-- Problem description --
What do the lines from the top of the data through the line with "C3: 220nF (GND, N012) -> 4.7uF (GND, N012)" say? Quote them exactly and include both ends.

-- Extracted records --

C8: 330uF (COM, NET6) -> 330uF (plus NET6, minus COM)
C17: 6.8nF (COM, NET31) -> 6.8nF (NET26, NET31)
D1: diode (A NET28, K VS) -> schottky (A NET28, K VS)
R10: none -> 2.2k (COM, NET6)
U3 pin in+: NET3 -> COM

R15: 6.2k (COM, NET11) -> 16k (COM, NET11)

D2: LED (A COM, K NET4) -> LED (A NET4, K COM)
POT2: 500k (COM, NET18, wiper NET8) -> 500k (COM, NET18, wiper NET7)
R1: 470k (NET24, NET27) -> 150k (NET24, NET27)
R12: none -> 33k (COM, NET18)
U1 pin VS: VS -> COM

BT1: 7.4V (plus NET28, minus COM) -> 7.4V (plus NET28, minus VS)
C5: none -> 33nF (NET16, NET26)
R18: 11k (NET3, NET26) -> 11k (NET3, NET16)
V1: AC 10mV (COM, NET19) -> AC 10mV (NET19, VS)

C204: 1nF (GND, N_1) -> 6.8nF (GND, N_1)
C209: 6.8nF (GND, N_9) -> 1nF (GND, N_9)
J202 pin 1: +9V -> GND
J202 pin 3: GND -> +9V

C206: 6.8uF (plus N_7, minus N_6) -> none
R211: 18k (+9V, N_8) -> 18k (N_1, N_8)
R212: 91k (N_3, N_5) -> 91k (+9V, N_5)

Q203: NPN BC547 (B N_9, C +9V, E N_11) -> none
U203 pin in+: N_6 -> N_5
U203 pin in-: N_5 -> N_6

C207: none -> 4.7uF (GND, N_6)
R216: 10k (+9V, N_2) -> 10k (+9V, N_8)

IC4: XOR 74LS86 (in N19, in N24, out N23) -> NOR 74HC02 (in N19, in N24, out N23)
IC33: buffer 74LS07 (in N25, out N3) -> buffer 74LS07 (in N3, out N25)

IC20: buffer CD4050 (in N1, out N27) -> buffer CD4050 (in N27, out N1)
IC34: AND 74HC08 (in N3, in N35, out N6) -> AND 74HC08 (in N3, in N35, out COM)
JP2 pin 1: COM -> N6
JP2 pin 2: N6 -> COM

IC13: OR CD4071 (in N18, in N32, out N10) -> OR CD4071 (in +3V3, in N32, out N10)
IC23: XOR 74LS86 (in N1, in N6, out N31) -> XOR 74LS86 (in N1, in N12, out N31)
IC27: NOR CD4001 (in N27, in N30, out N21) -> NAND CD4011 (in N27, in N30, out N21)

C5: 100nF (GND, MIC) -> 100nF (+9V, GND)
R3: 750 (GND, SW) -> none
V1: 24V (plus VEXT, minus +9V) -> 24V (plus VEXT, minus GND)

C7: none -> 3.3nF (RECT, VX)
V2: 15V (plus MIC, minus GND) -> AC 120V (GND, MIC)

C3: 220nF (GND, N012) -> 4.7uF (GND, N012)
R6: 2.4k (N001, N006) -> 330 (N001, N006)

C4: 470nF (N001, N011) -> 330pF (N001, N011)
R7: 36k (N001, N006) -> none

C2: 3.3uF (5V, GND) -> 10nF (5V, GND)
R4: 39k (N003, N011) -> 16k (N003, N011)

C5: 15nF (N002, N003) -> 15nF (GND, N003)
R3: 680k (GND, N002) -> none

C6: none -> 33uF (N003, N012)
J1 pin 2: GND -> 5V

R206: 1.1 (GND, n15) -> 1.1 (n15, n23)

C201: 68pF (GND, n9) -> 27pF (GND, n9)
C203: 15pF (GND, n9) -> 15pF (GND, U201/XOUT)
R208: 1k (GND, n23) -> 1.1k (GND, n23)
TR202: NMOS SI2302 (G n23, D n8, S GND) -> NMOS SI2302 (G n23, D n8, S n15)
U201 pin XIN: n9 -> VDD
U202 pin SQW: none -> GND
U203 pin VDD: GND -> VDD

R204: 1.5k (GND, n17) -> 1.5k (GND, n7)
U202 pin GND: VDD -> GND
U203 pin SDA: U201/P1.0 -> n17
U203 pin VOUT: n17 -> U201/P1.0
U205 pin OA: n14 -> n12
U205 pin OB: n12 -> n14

-- Task solution --
C8: 330uF (COM, NET6) -> 330uF (plus NET6, minus COM)
C17: 6.8nF (COM, NET31) -> 6.8nF (NET26, NET31)
D1: diode (A NET28, K VS) -> schottky (A NET28, K VS)
R10: none -> 2.2k (COM, NET6)
U3 pin in+: NET3 -> COM

R15: 6.2k (COM, NET11) -> 16k (COM, NET11)

D2: LED (A COM, K NET4) -> LED (A NET4, K COM)
POT2: 500k (COM, NET18, wiper NET8) -> 500k (COM, NET18, wiper NET7)
R1: 470k (NET24, NET27) -> 150k (NET24, NET27)
R12: none -> 33k (COM, NET18)
U1 pin VS: VS -> COM

BT1: 7.4V (plus NET28, minus COM) -> 7.4V (plus NET28, minus VS)
C5: none -> 33nF (NET16, NET26)
R18: 11k (NET3, NET26) -> 11k (NET3, NET16)
V1: AC 10mV (COM, NET19) -> AC 10mV (NET19, VS)

C204: 1nF (GND, N_1) -> 6.8nF (GND, N_1)
C209: 6.8nF (GND, N_9) -> 1nF (GND, N_9)
J202 pin 1: +9V -> GND
J202 pin 3: GND -> +9V

C206: 6.8uF (plus N_7, minus N_6) -> none
R211: 18k (+9V, N_8) -> 18k (N_1, N_8)
R212: 91k (N_3, N_5) -> 91k (+9V, N_5)

Q203: NPN BC547 (B N_9, C +9V, E N_11) -> none
U203 pin in+: N_6 -> N_5
U203 pin in-: N_5 -> N_6

C207: none -> 4.7uF (GND, N_6)
R216: 10k (+9V, N_2) -> 10k (+9V, N_8)

IC4: XOR 74LS86 (in N19, in N24, out N23) -> NOR 74HC02 (in N19, in N24, out N23)
IC33: buffer 74LS07 (in N25, out N3) -> buffer 74LS07 (in N3, out N25)

IC20: buffer CD4050 (in N1, out N27) -> buffer CD4050 (in N27, out N1)
IC34: AND 74HC08 (in N3, in N35, out N6) -> AND 74HC08 (in N3, in N35, out COM)
JP2 pin 1: COM -> N6
JP2 pin 2: N6 -> COM

IC13: OR CD4071 (in N18, in N32, out N10) -> OR CD4071 (in +3V3, in N32, out N10)
IC23: XOR 74LS86 (in N1, in N6, out N31) -> XOR 74LS86 (in N1, in N12, out N31)
IC27: NOR CD4001 (in N27, in N30, out N21) -> NAND CD4011 (in N27, in N30, out N21)

C5: 100nF (GND, MIC) -> 100nF (+9V, GND)
R3: 750 (GND, SW) -> none
V1: 24V (plus VEXT, minus +9V) -> 24V (plus VEXT, minus GND)

C7: none -> 3.3nF (RECT, VX)
V2: 15V (plus MIC, minus GND) -> AC 120V (GND, MIC)

C3: 220nF (GND, N012) -> 4.7uF (GND, N012)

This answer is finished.